[Start of section]
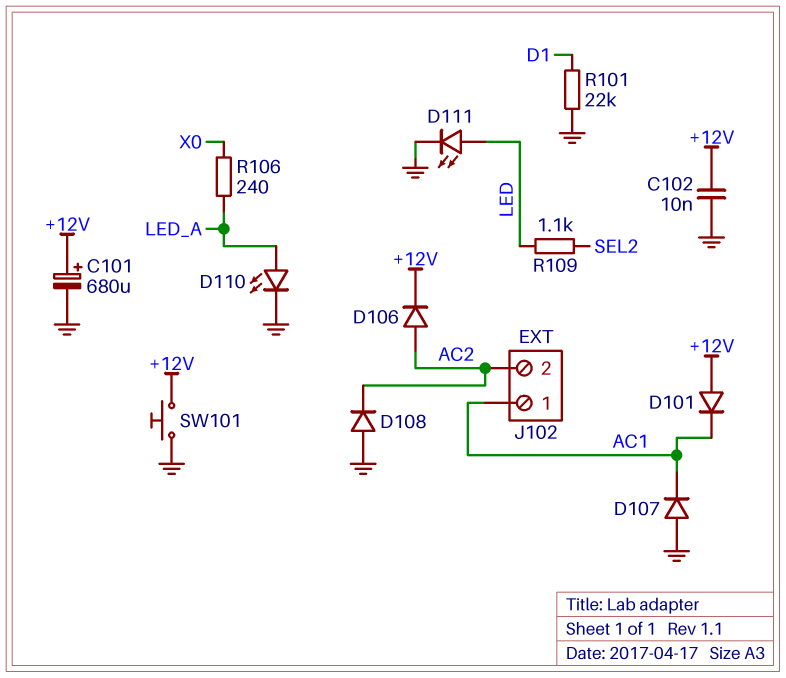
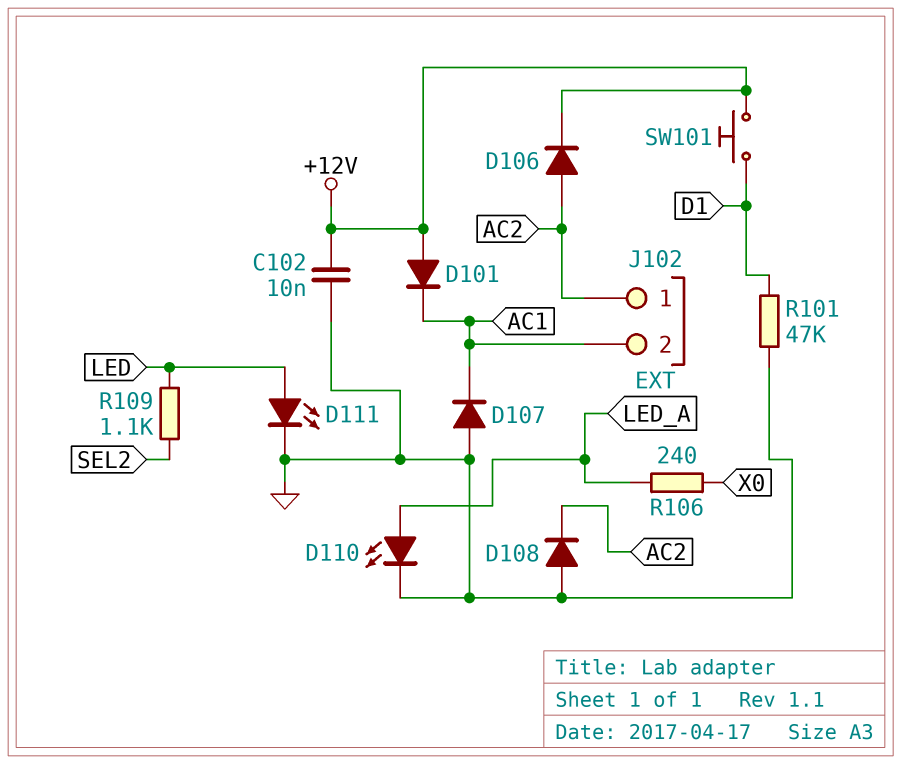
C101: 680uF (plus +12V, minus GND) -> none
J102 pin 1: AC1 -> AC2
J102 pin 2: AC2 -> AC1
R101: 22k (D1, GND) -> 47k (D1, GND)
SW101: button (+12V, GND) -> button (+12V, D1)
[End of section]
Directions for this task: Each record above needs to be retyped exactly, without any pictures.

Reply:
C101: 680uF (plus +12V, minus GND) -> none
J102 pin 1: AC1 -> AC2
J102 pin 2: AC2 -> AC1
R101: 22k (D1, GND) -> 47k (D1, GND)
SW101: button (+12V, GND) -> button (+12V, D1)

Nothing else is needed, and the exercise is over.